What needs to be done:
Give back exactly the lines of the entries below from the line with "lime brick B6:C6" to the line with "blue brick M6", inclusive, and only those.

Listed records:
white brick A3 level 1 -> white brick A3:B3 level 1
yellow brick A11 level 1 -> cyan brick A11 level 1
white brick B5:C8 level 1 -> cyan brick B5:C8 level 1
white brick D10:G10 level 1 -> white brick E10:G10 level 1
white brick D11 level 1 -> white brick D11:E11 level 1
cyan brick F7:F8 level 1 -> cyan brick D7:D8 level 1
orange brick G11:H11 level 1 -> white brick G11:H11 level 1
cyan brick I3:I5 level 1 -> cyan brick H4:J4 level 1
* * *
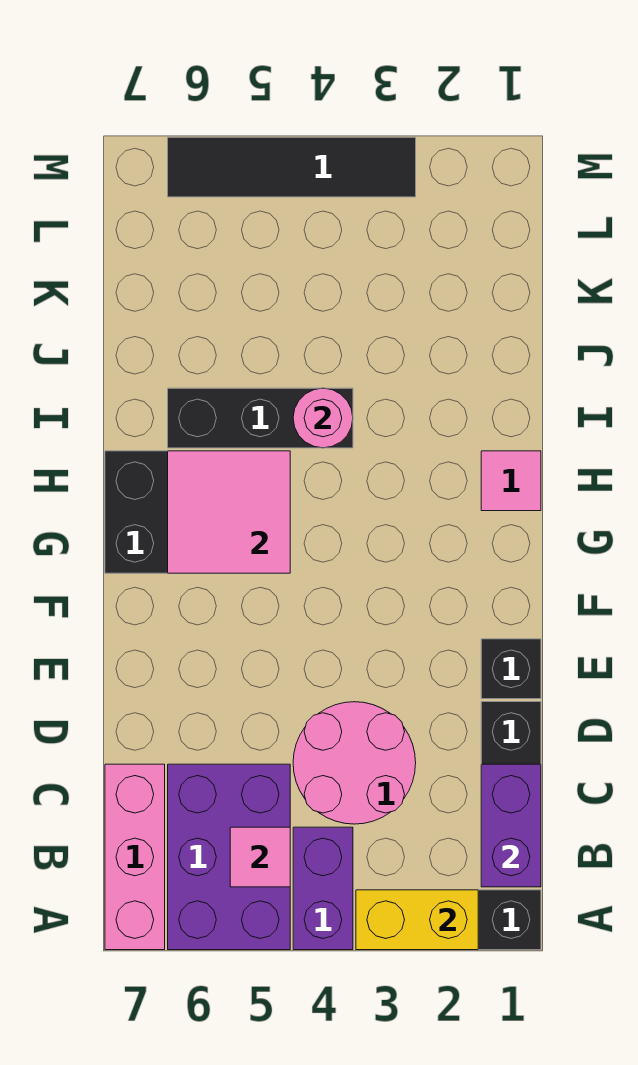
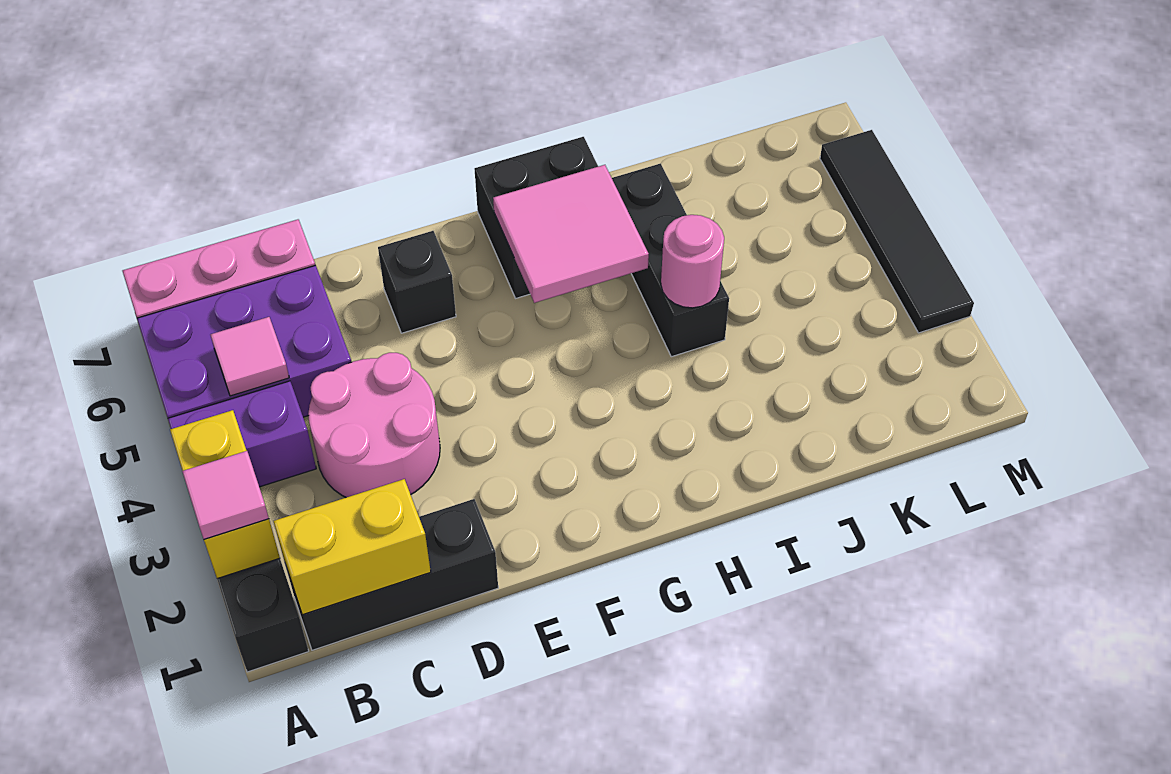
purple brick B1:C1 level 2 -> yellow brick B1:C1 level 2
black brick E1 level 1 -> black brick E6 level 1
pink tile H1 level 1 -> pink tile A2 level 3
...
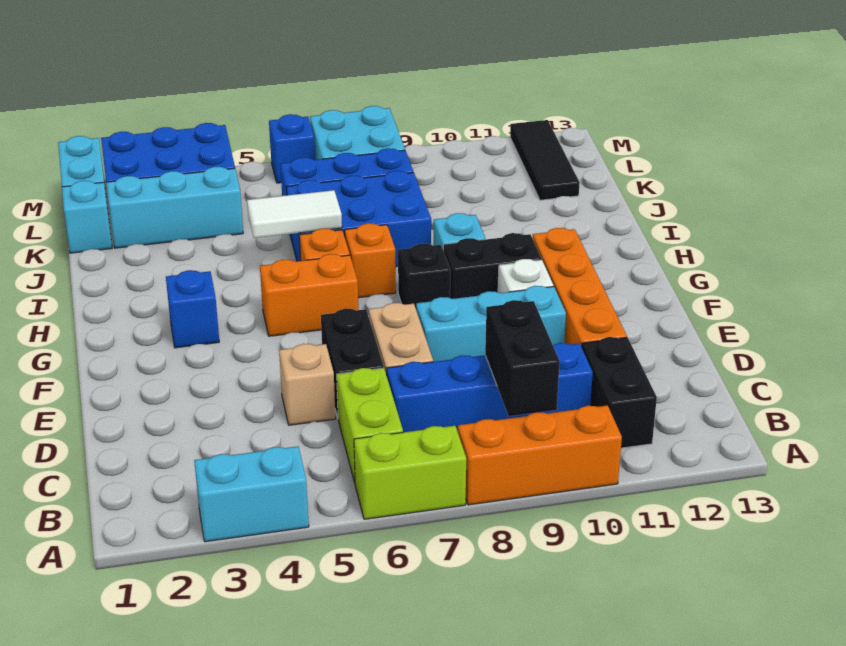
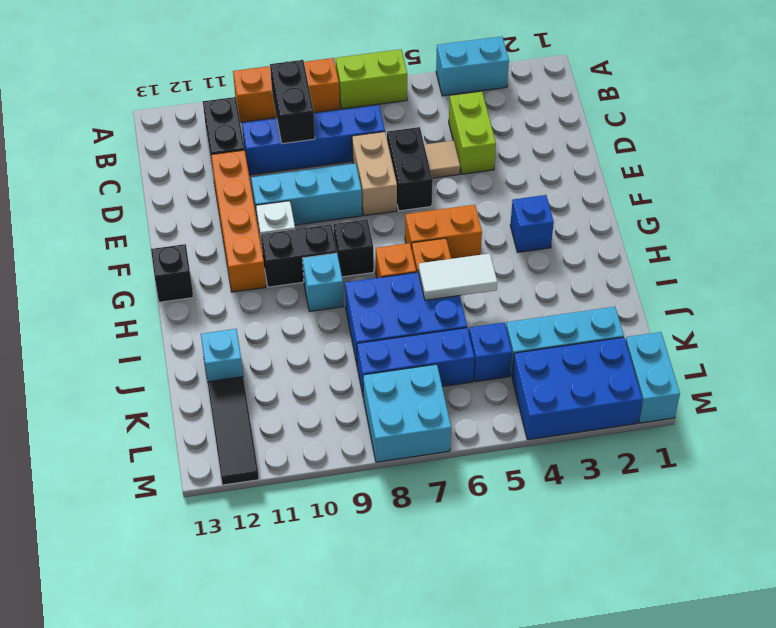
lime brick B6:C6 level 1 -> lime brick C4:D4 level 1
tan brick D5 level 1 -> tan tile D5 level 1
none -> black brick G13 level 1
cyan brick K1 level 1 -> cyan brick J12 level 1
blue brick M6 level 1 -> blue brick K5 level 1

Written solution:
lime brick B6:C6 level 1 -> lime brick C4:D4 level 1
tan brick D5 level 1 -> tan tile D5 level 1
none -> black brick G13 level 1
cyan brick K1 level 1 -> cyan brick J12 level 1
blue brick M6 level 1 -> blue brick K5 level 1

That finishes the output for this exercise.